**GIVEN TASK**
Write out the material below word for word, starting at its very beginning and ending at the line that contains "orange star: moved 4 px right, 2 px down", with both ends included. Leave the pictures out of your answer.

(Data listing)
* * *

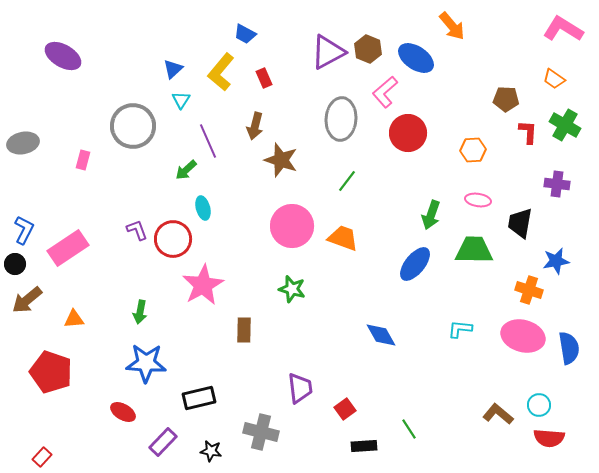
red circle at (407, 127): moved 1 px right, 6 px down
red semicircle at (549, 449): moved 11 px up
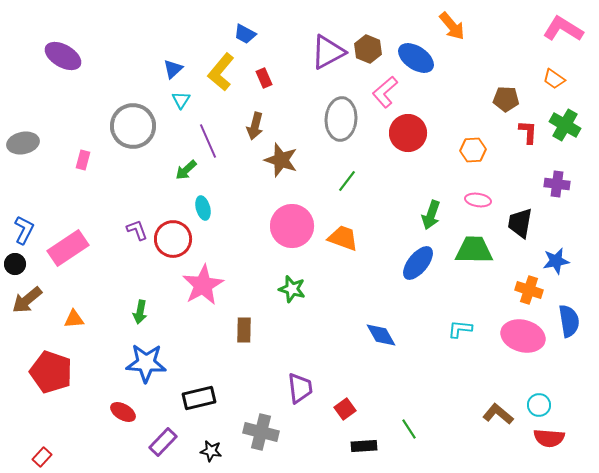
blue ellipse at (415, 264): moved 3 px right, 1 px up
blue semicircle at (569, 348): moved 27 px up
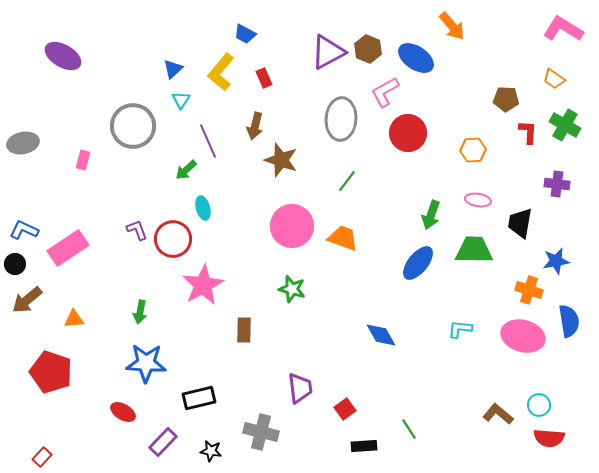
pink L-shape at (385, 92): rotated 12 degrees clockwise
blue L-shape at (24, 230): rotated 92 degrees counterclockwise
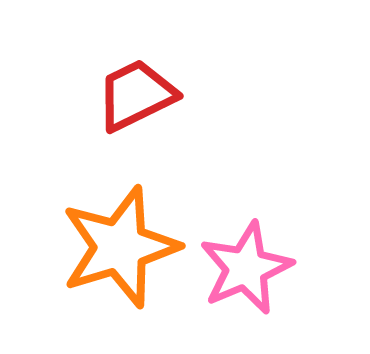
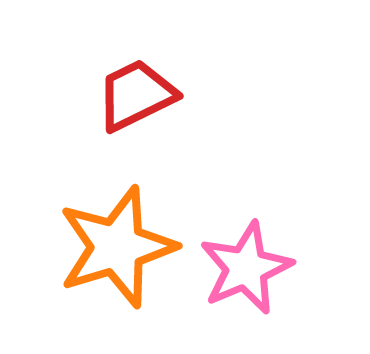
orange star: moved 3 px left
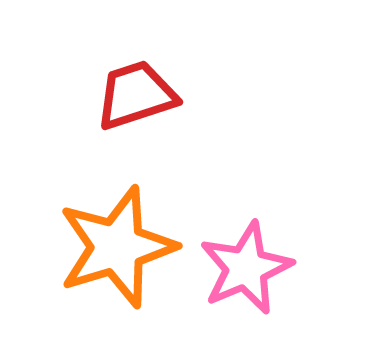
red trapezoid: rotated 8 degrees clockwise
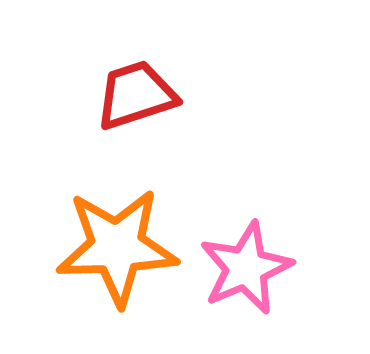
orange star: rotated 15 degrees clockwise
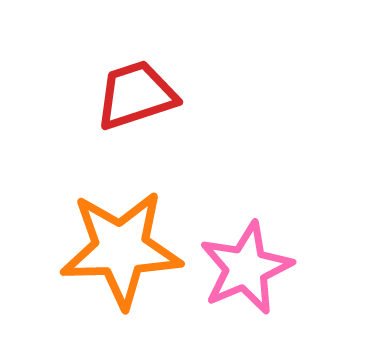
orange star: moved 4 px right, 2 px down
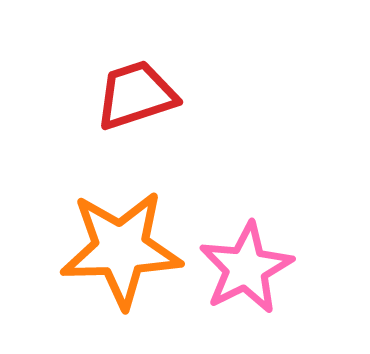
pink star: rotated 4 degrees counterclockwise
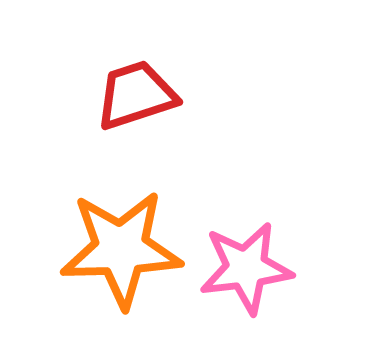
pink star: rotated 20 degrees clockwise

* * *

**COMPLETED EXERCISE**
red circle at (407, 127): moved 1 px right, 6 px down
red semicircle at (549, 449): moved 11 px up
blue ellipse at (415, 264): moved 3 px right, 1 px up
blue semicircle at (569, 348): moved 27 px up
pink L-shape at (385, 92): rotated 12 degrees clockwise
blue L-shape at (24, 230): rotated 92 degrees counterclockwise
orange star: moved 3 px left
red trapezoid: rotated 8 degrees clockwise
orange star: rotated 15 degrees clockwise
orange star: moved 4 px right, 2 px down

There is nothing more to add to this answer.